» WORK REQUIRED
Your copy should match the entries exactly, except that it holds no pictures.

#####

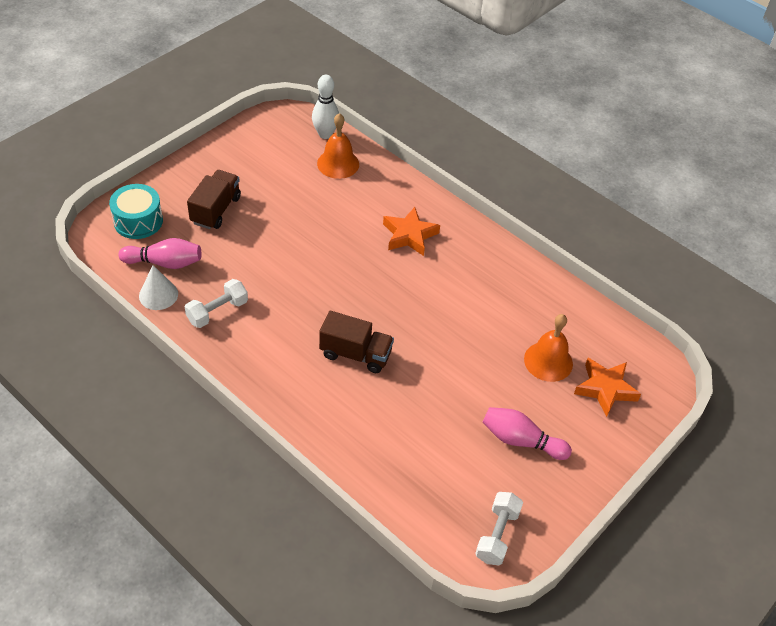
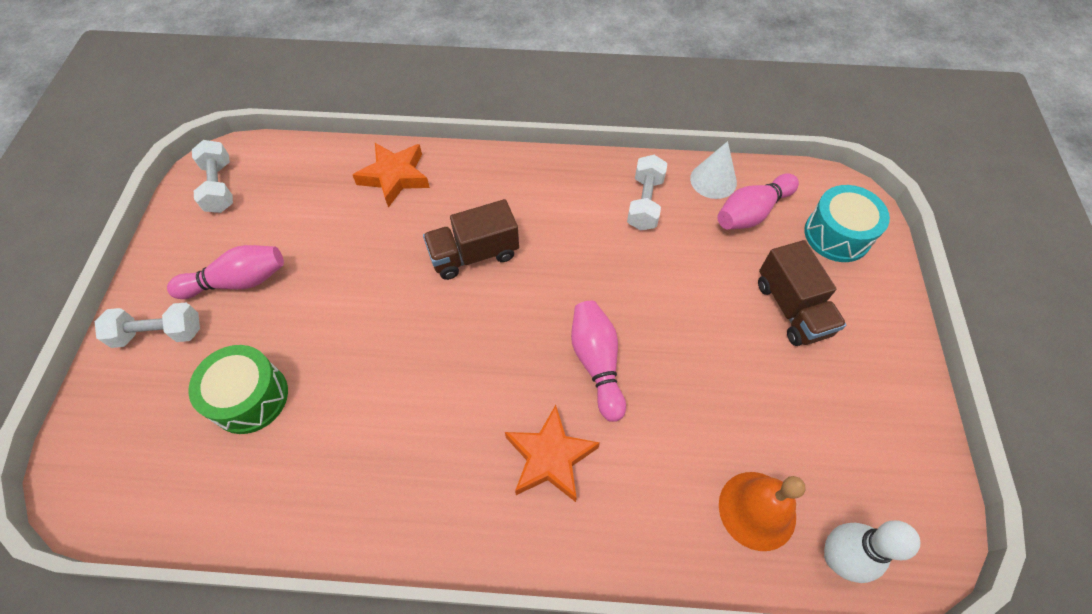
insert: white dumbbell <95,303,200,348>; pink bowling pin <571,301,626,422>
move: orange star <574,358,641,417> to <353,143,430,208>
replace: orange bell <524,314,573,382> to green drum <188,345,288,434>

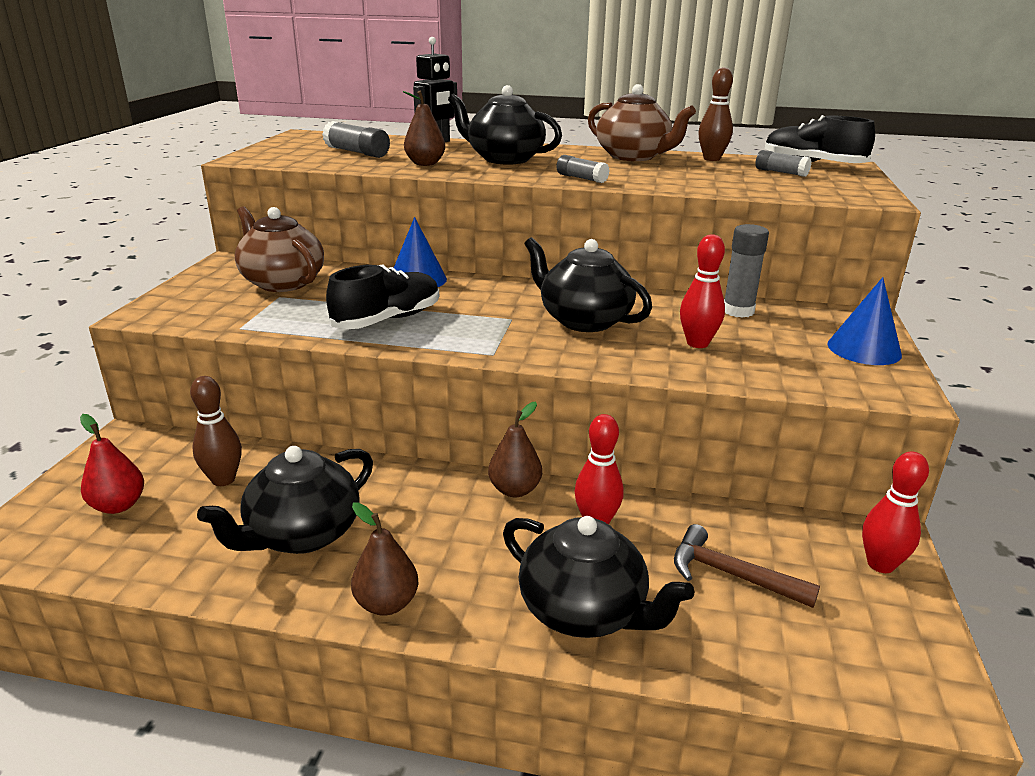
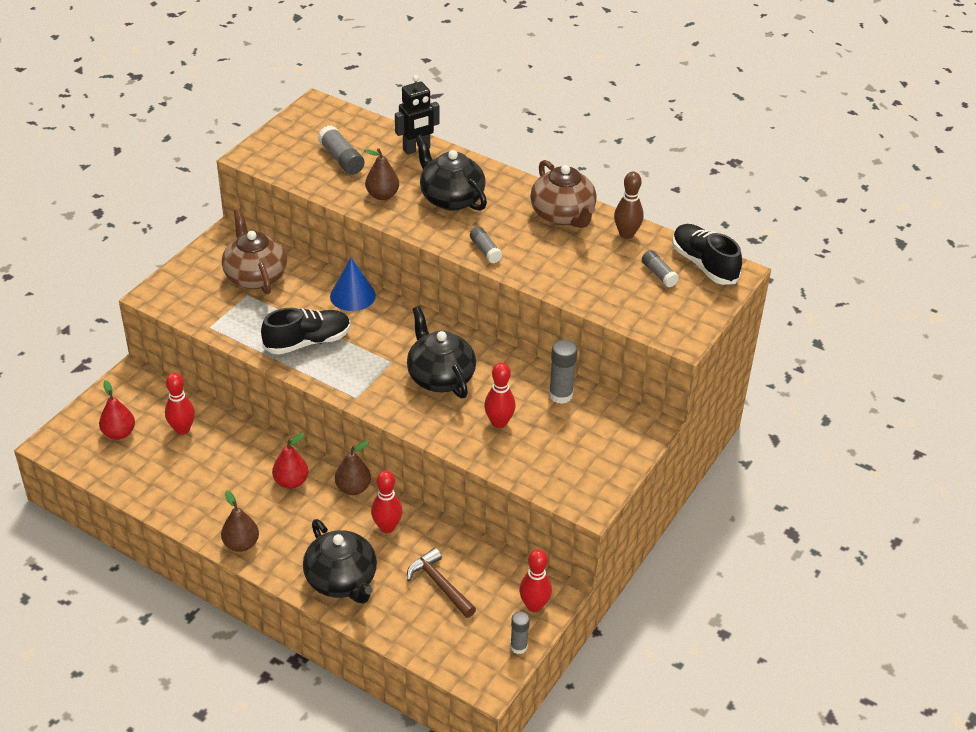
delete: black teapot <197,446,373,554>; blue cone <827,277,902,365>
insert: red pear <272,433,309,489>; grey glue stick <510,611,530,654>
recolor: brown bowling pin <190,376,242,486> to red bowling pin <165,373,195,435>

#####

» EXERCISE RESPONSE
insert: white dumbbell <95,303,200,348>; pink bowling pin <571,301,626,422>
move: orange star <574,358,641,417> to <353,143,430,208>
replace: orange bell <524,314,573,382> to green drum <188,345,288,434>

delete: black teapot <197,446,373,554>; blue cone <827,277,902,365>
insert: red pear <272,433,309,489>; grey glue stick <510,611,530,654>
recolor: brown bowling pin <190,376,242,486> to red bowling pin <165,373,195,435>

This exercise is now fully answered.